>>>>

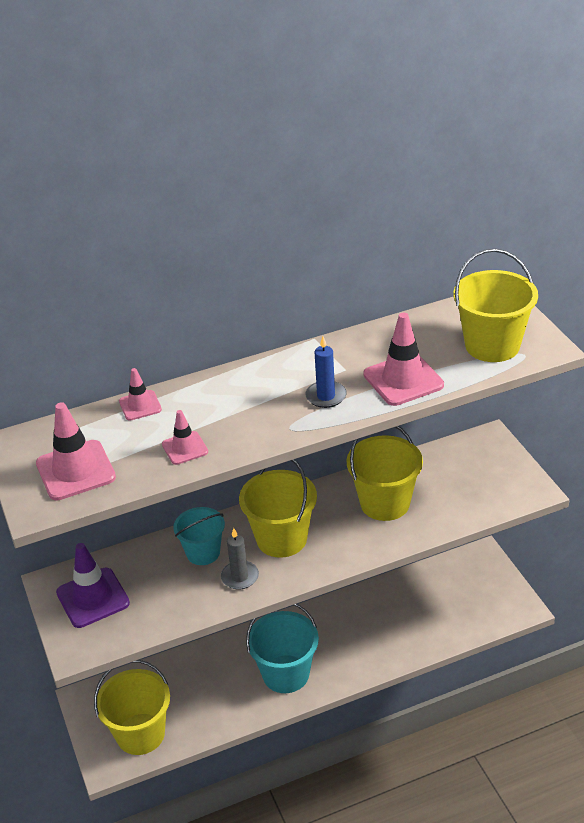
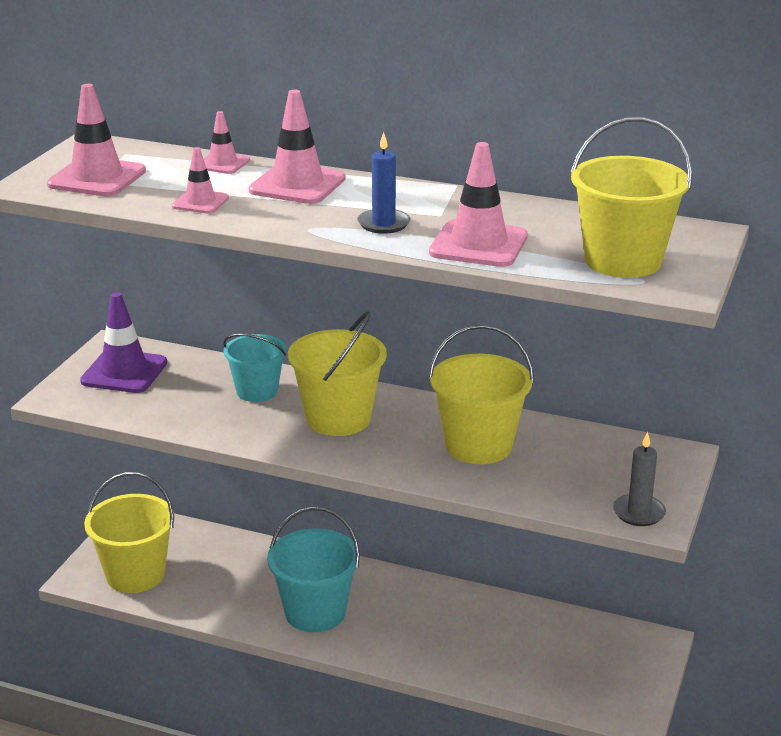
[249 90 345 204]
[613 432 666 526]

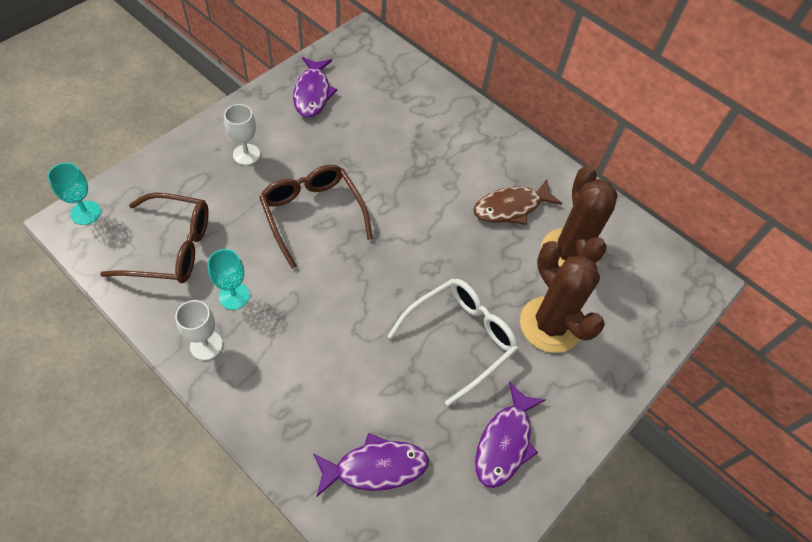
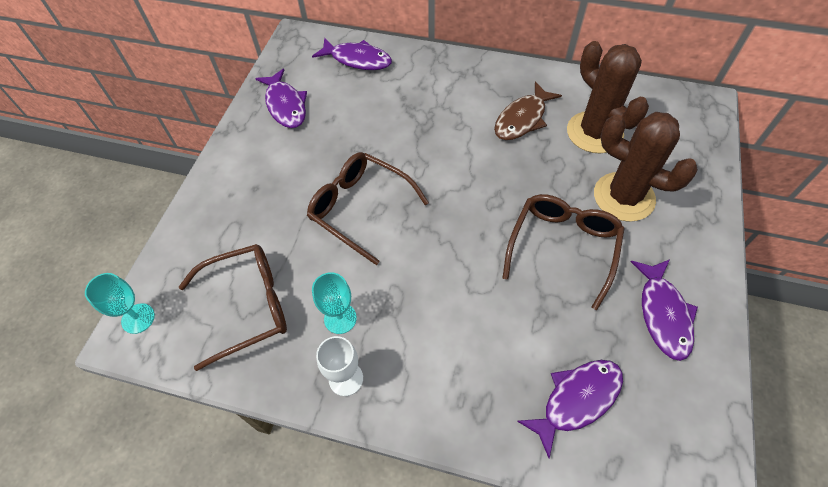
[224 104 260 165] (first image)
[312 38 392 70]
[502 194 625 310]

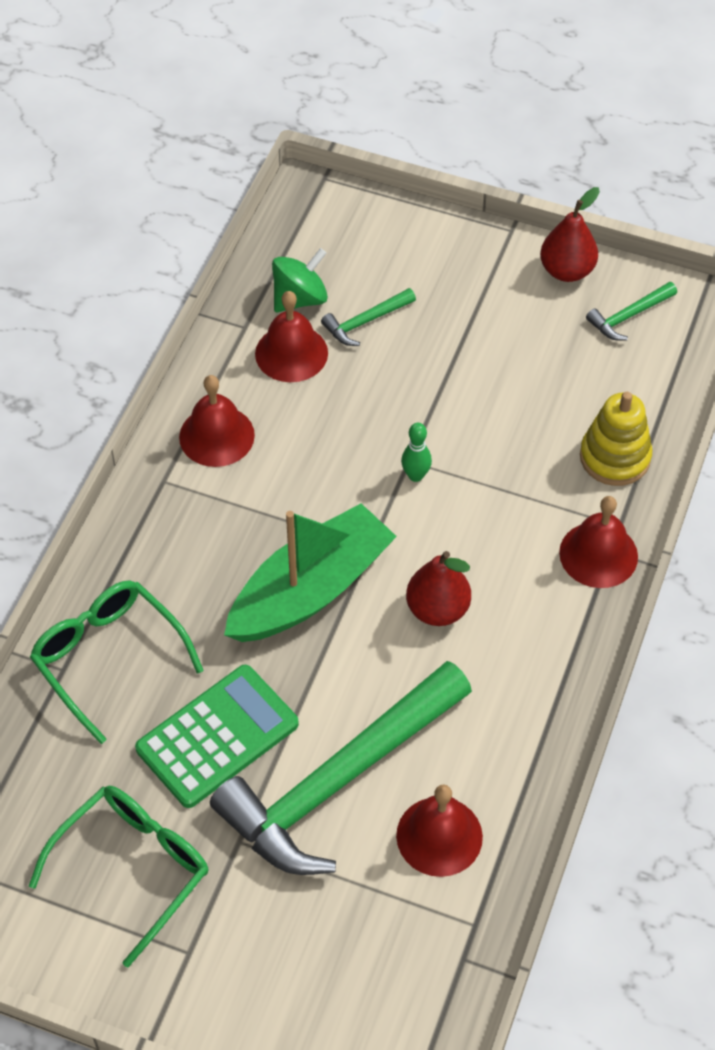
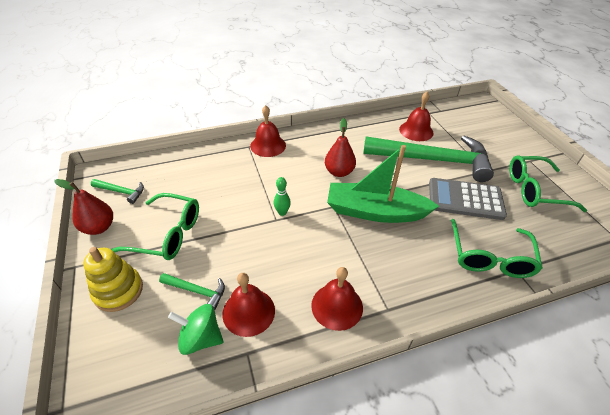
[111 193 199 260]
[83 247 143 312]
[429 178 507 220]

<<<<

* [What you should do]: A word-for-word retyping of every record is required, without the pictures.

* [Response for this exercise]:
[249 90 345 204]
[613 432 666 526]

[224 104 260 165] (first image)
[312 38 392 70]
[502 194 625 310]

[111 193 199 260]
[83 247 143 312]
[429 178 507 220]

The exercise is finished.